Exercise prompt: Return the complete listing that follows, with each line reproduced exactly.

Task input:

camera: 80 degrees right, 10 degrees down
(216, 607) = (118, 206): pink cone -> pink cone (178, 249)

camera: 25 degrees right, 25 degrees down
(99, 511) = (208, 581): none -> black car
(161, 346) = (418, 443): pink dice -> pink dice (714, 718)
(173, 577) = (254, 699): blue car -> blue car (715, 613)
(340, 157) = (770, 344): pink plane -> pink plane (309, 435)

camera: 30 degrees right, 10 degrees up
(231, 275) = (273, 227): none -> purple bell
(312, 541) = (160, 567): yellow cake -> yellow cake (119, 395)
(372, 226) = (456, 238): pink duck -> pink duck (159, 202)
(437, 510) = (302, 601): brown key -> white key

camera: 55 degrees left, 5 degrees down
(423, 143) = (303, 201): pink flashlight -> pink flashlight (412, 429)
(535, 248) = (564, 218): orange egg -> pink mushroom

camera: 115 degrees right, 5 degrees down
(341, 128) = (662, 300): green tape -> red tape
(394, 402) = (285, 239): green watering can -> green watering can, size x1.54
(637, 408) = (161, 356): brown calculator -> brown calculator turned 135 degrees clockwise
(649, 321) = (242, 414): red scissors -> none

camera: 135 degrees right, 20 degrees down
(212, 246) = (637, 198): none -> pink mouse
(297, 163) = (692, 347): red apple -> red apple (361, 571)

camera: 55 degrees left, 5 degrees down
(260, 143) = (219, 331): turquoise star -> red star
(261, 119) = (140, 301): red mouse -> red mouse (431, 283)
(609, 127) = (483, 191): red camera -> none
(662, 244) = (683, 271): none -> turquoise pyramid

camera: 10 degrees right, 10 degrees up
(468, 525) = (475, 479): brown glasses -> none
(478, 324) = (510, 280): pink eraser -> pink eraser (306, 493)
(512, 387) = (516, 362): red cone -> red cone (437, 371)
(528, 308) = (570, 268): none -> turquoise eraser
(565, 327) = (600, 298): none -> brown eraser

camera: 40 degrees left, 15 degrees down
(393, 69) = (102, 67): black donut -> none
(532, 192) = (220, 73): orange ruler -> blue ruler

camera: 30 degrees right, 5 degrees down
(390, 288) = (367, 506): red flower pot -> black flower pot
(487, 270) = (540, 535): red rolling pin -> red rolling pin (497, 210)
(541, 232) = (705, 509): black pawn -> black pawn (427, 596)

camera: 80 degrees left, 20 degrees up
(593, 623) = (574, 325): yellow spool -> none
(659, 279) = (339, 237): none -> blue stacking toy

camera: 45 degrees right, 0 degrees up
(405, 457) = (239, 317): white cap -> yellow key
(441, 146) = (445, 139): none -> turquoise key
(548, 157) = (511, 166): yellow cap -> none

Answer below:
camera: 80 degrees right, 10 degrees down
(216, 607) = (118, 206): pink cone -> pink cone (178, 249)

camera: 25 degrees right, 25 degrees down
(99, 511) = (208, 581): none -> black car
(161, 346) = (418, 443): pink dice -> pink dice (714, 718)
(173, 577) = (254, 699): blue car -> blue car (715, 613)
(340, 157) = (770, 344): pink plane -> pink plane (309, 435)

camera: 30 degrees right, 10 degrees up
(231, 275) = (273, 227): none -> purple bell
(312, 541) = (160, 567): yellow cake -> yellow cake (119, 395)
(372, 226) = (456, 238): pink duck -> pink duck (159, 202)
(437, 510) = (302, 601): brown key -> white key

camera: 55 degrees left, 5 degrees down
(423, 143) = (303, 201): pink flashlight -> pink flashlight (412, 429)
(535, 248) = (564, 218): orange egg -> pink mushroom

camera: 115 degrees right, 5 degrees down
(341, 128) = (662, 300): green tape -> red tape
(394, 402) = (285, 239): green watering can -> green watering can, size x1.54
(637, 408) = (161, 356): brown calculator -> brown calculator turned 135 degrees clockwise
(649, 321) = (242, 414): red scissors -> none

camera: 135 degrees right, 20 degrees down
(212, 246) = (637, 198): none -> pink mouse
(297, 163) = (692, 347): red apple -> red apple (361, 571)

camera: 55 degrees left, 5 degrees down
(260, 143) = (219, 331): turquoise star -> red star
(261, 119) = (140, 301): red mouse -> red mouse (431, 283)
(609, 127) = (483, 191): red camera -> none
(662, 244) = (683, 271): none -> turquoise pyramid

camera: 10 degrees right, 10 degrees up
(468, 525) = (475, 479): brown glasses -> none
(478, 324) = (510, 280): pink eraser -> pink eraser (306, 493)
(512, 387) = (516, 362): red cone -> red cone (437, 371)
(528, 308) = (570, 268): none -> turquoise eraser
(565, 327) = (600, 298): none -> brown eraser

camera: 40 degrees left, 15 degrees down
(393, 69) = (102, 67): black donut -> none
(532, 192) = (220, 73): orange ruler -> blue ruler

camera: 30 degrees right, 5 degrees down
(390, 288) = (367, 506): red flower pot -> black flower pot
(487, 270) = (540, 535): red rolling pin -> red rolling pin (497, 210)
(541, 232) = (705, 509): black pawn -> black pawn (427, 596)

camera: 80 degrees left, 20 degrees up
(593, 623) = (574, 325): yellow spool -> none
(659, 279) = (339, 237): none -> blue stacking toy

camera: 45 degrees right, 0 degrees up
(405, 457) = (239, 317): white cap -> yellow key
(441, 146) = (445, 139): none -> turquoise key
(548, 157) = (511, 166): yellow cap -> none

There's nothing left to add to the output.